[Input records]:
•••

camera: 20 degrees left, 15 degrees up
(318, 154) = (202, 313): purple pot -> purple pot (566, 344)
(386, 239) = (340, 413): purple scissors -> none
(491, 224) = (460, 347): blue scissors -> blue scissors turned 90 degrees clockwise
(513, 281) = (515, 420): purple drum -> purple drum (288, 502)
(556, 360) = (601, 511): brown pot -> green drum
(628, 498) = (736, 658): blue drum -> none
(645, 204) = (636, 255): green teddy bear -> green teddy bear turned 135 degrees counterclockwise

•••

[Your objective]: Reproduce each entry exactly, leaving out nothing.

[Result of the task]:
camera: 20 degrees left, 15 degrees up
(318, 154) = (202, 313): purple pot -> purple pot (566, 344)
(386, 239) = (340, 413): purple scissors -> none
(491, 224) = (460, 347): blue scissors -> blue scissors turned 90 degrees clockwise
(513, 281) = (515, 420): purple drum -> purple drum (288, 502)
(556, 360) = (601, 511): brown pot -> green drum
(628, 498) = (736, 658): blue drum -> none
(645, 204) = (636, 255): green teddy bear -> green teddy bear turned 135 degrees counterclockwise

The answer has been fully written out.